» **Information supplied**
= = = = =
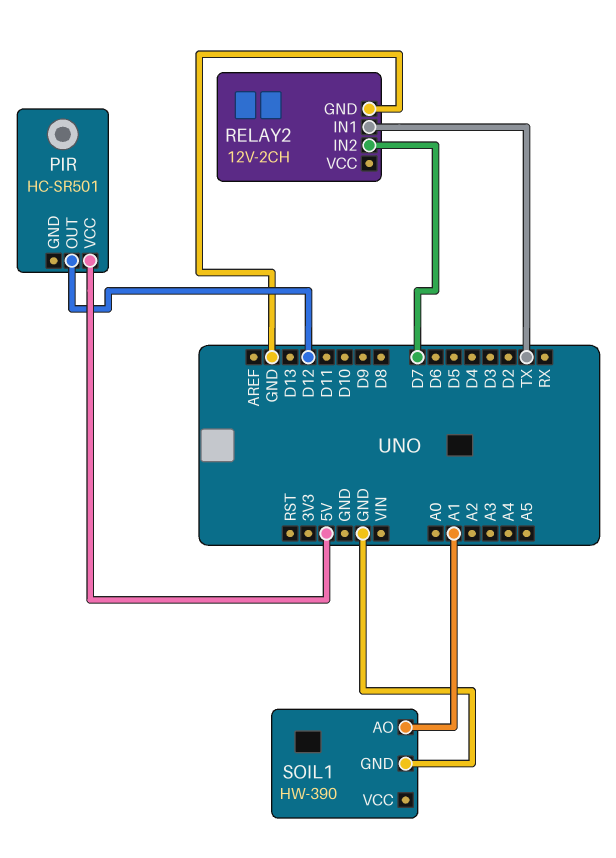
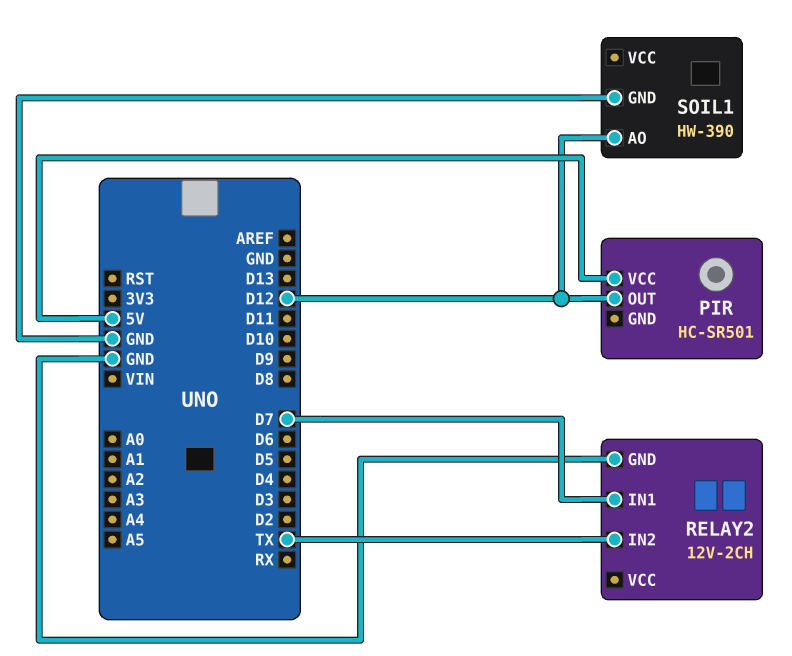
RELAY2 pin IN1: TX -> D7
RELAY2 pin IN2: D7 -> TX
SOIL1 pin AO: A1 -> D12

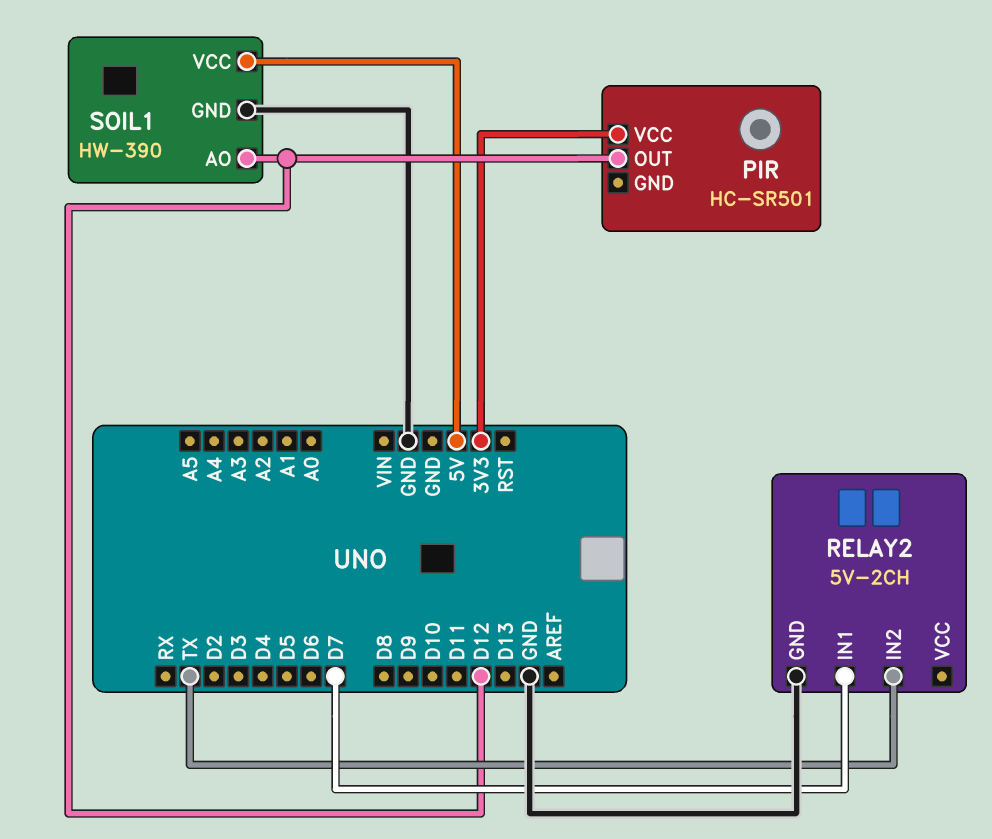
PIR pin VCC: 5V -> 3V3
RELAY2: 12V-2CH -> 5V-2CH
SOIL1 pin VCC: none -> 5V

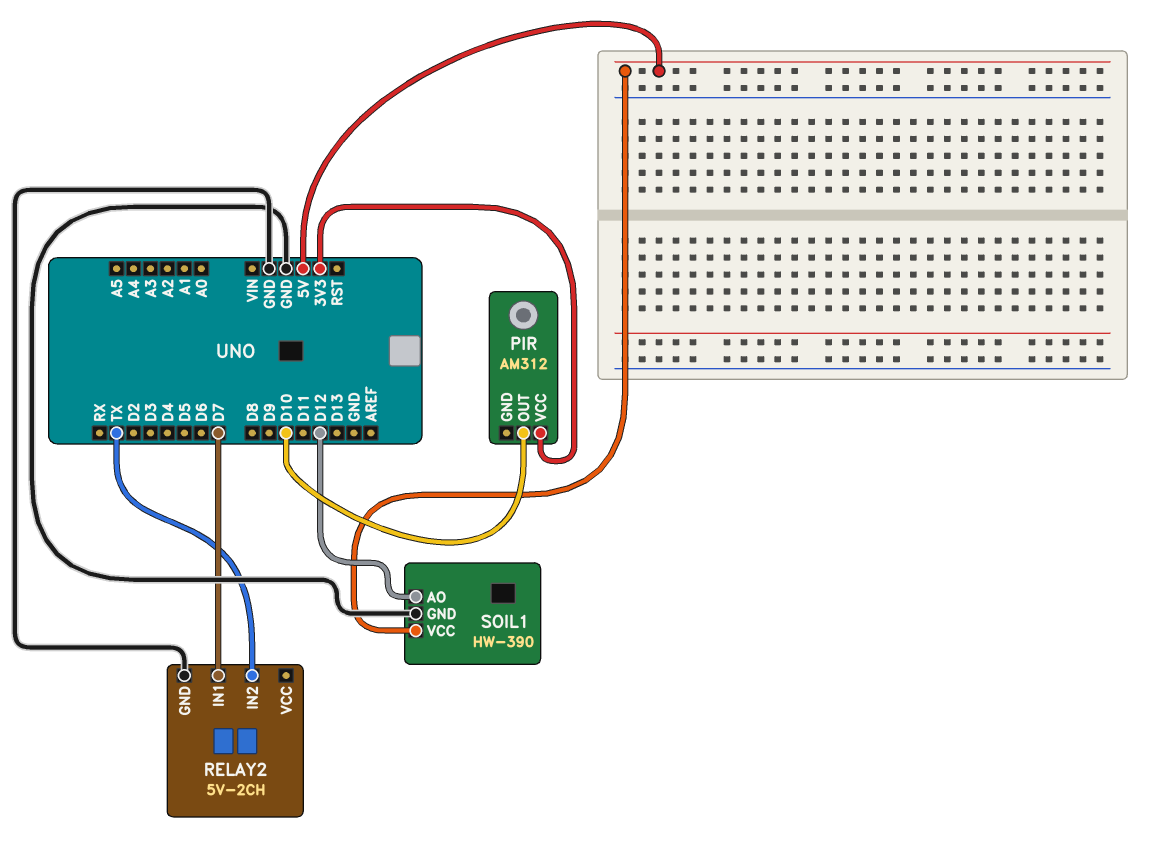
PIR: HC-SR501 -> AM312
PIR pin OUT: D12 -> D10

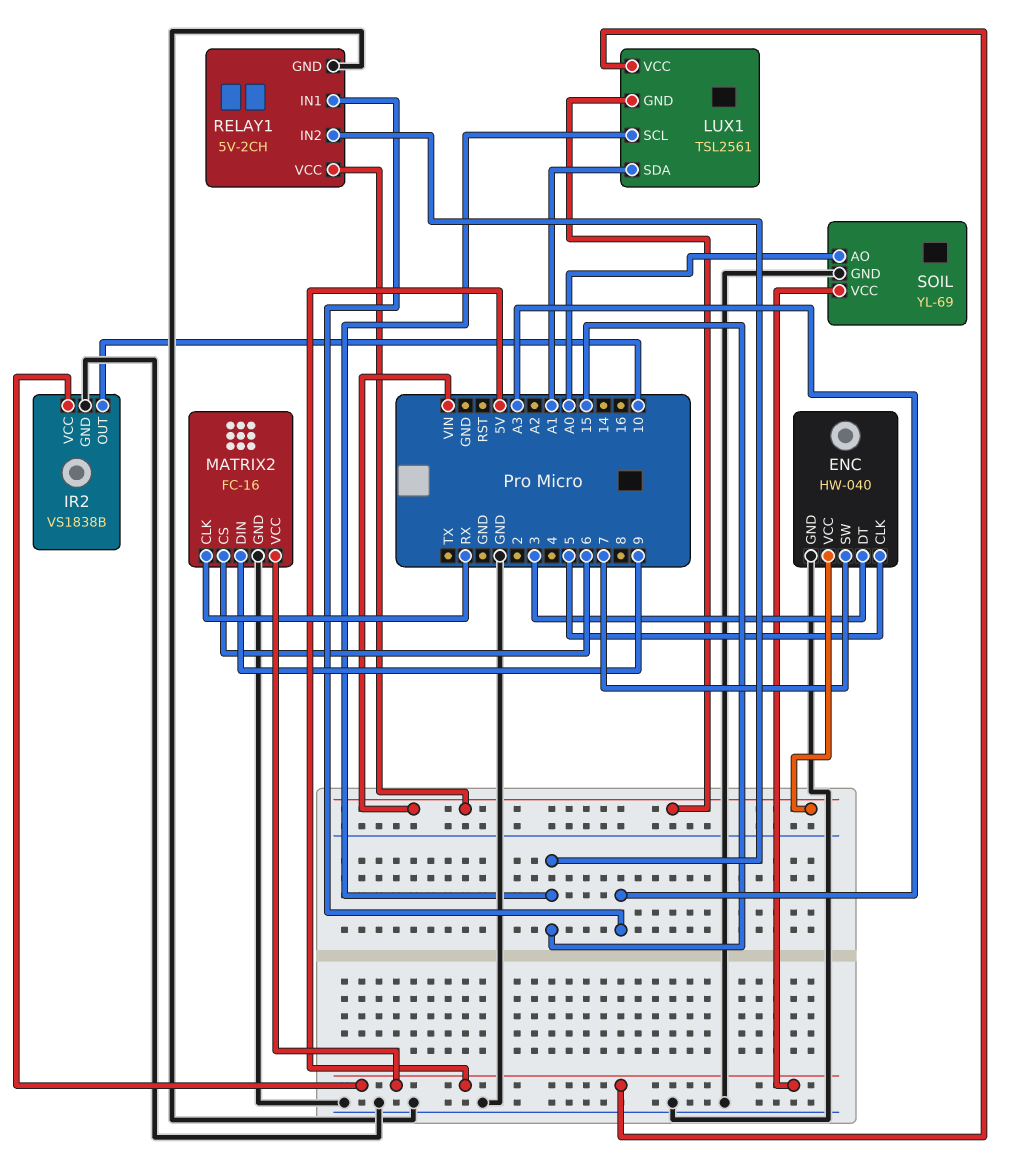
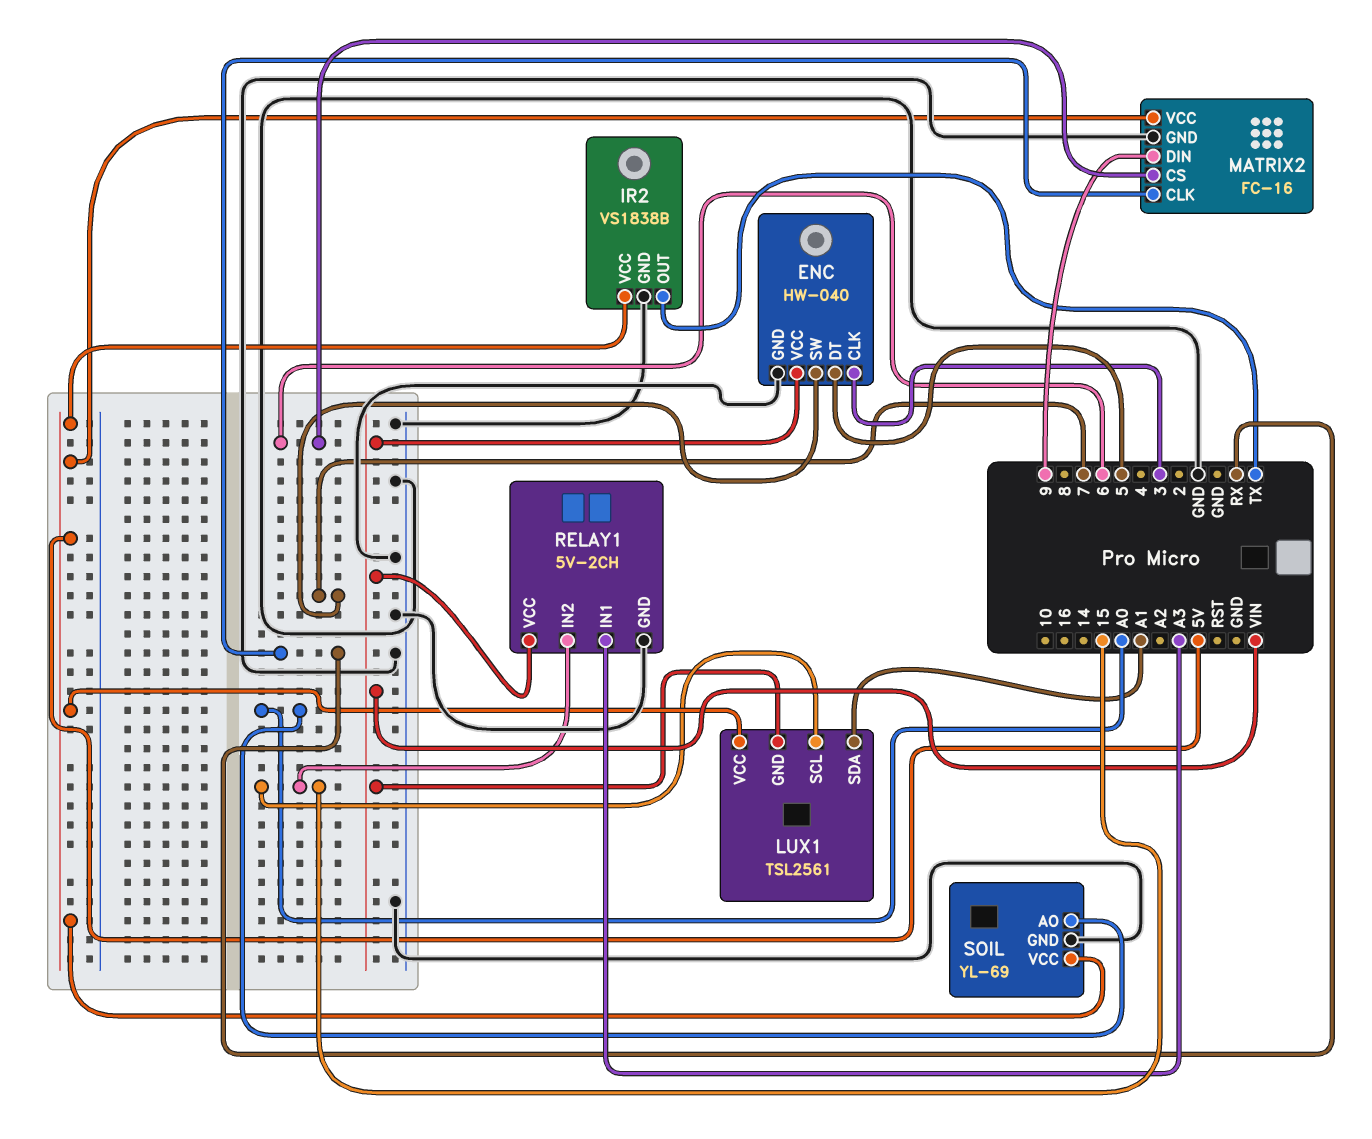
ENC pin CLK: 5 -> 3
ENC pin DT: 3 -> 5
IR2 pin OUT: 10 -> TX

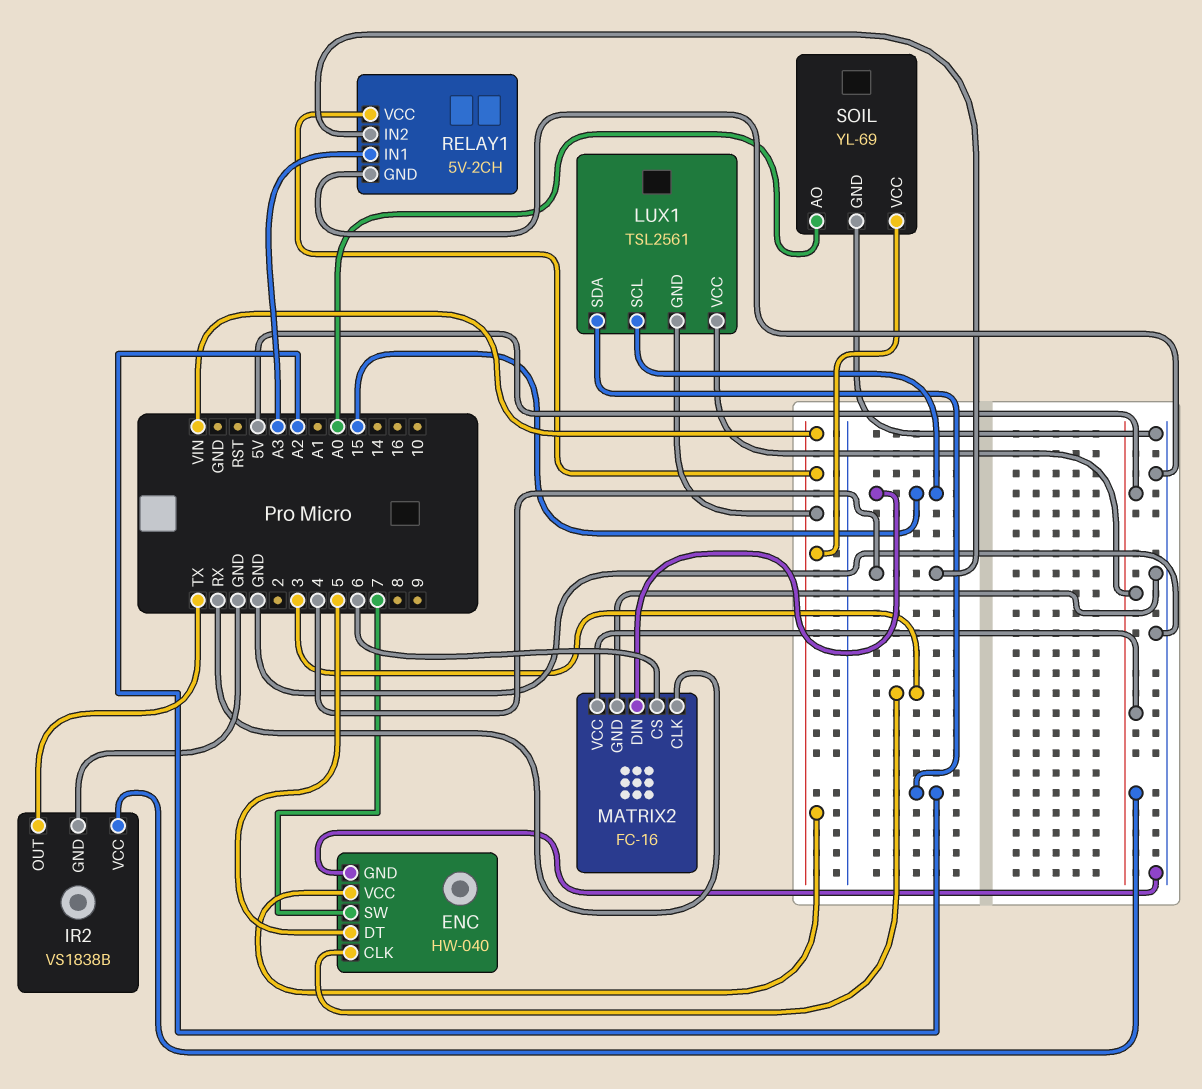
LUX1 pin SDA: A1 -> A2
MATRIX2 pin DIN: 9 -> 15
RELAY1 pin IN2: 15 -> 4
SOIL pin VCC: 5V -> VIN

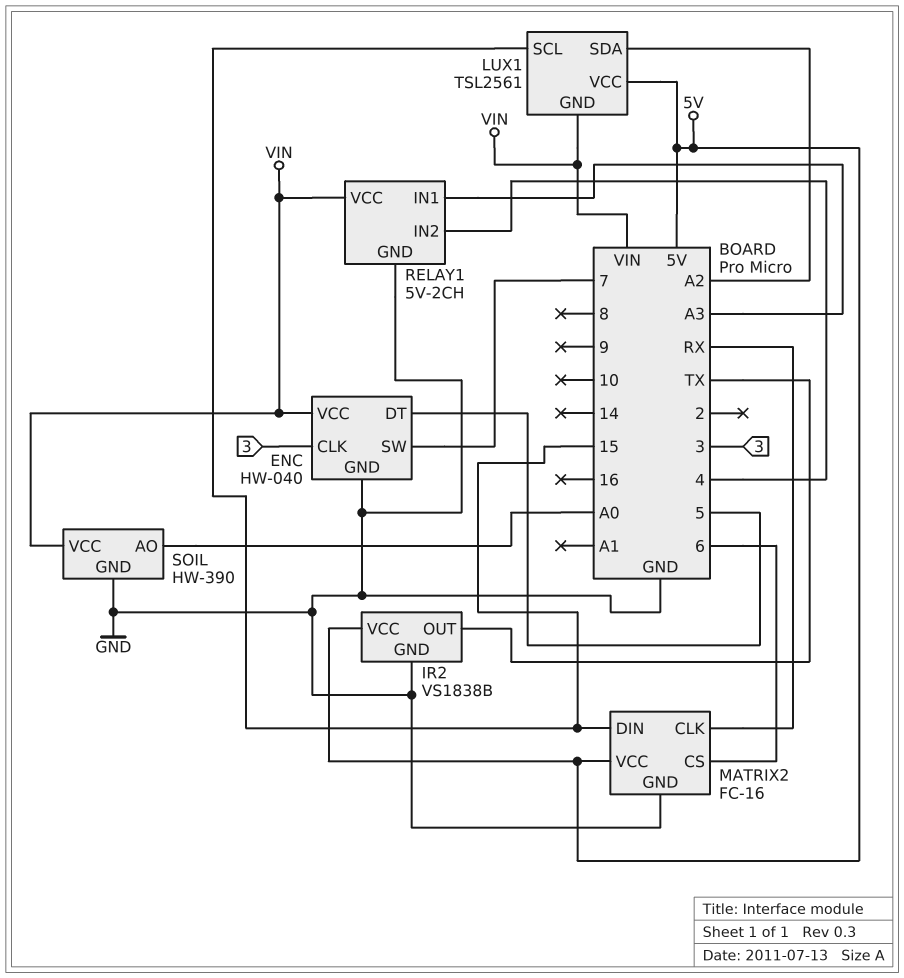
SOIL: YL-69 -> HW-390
= = = = =
» **Work request**
All of the material is to be reproduced verbatim, pictures excluded.

» **Exercise result**
RELAY2 pin IN1: TX -> D7
RELAY2 pin IN2: D7 -> TX
SOIL1 pin AO: A1 -> D12

PIR pin VCC: 5V -> 3V3
RELAY2: 12V-2CH -> 5V-2CH
SOIL1 pin VCC: none -> 5V

PIR: HC-SR501 -> AM312
PIR pin OUT: D12 -> D10

ENC pin CLK: 5 -> 3
ENC pin DT: 3 -> 5
IR2 pin OUT: 10 -> TX

LUX1 pin SDA: A1 -> A2
MATRIX2 pin DIN: 9 -> 15
RELAY1 pin IN2: 15 -> 4
SOIL pin VCC: 5V -> VIN

SOIL: YL-69 -> HW-390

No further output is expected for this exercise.